* WORK ITEM
Retyping should cover only the lines from the one containing "[(371,342),(390,342),(390,333),(371,332),(371,342)]" through the final line of the records, with pictures omitted.

* RECORDS TO USE
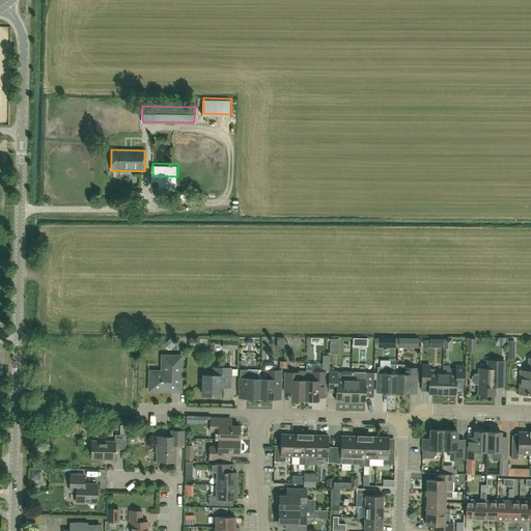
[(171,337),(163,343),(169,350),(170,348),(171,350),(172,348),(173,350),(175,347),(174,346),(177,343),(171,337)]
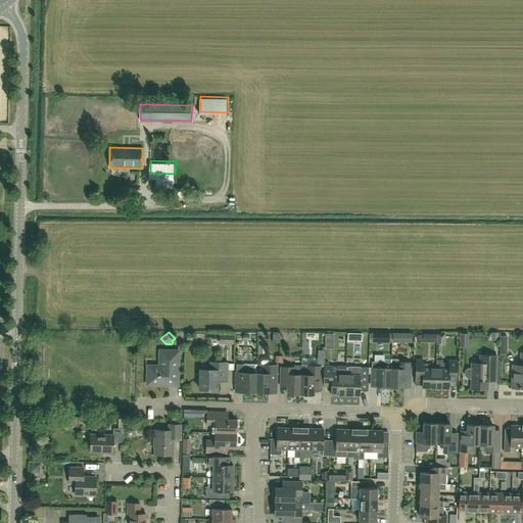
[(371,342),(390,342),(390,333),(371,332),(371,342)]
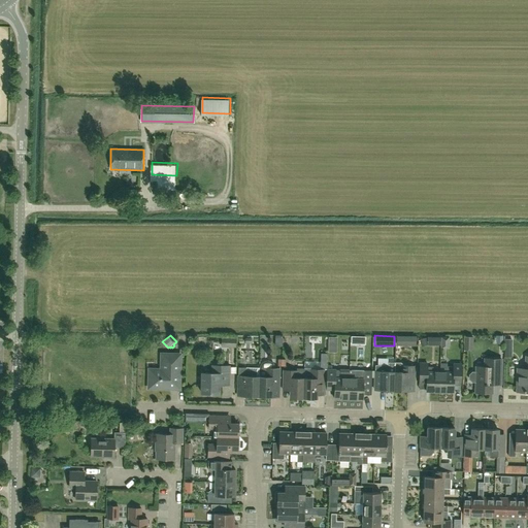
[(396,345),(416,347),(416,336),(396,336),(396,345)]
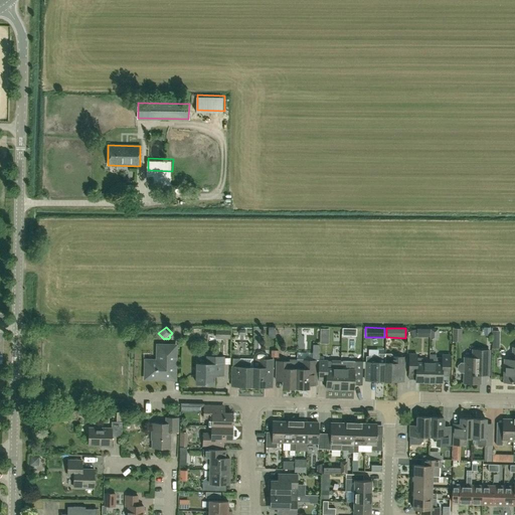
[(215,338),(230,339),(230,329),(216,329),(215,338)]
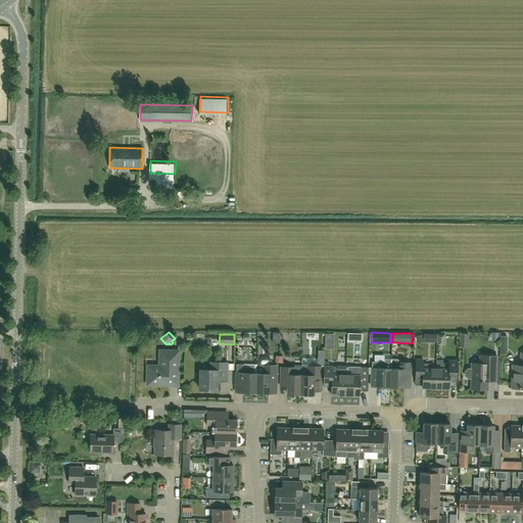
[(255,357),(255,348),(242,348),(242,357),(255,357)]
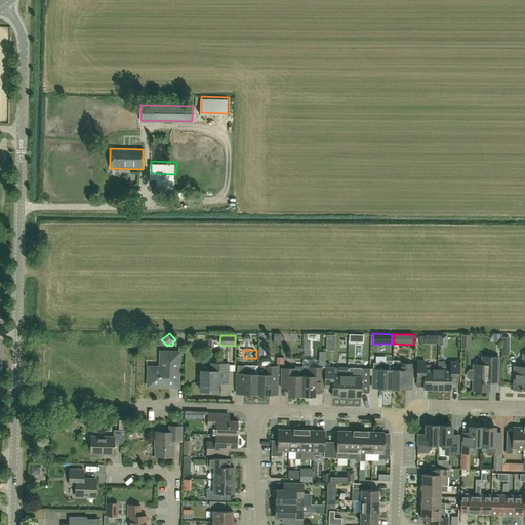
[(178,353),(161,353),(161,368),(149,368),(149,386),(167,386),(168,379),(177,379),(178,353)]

* SOLUTION TO THIS EXERCISE
[(371,342),(390,342),(390,333),(371,332),(371,342)]
[(396,345),(416,347),(416,336),(396,336),(396,345)]
[(215,338),(230,339),(230,329),(216,329),(215,338)]
[(255,357),(255,348),(242,348),(242,357),(255,357)]
[(178,353),(161,353),(161,368),(149,368),(149,386),(167,386),(168,379),(177,379),(178,353)]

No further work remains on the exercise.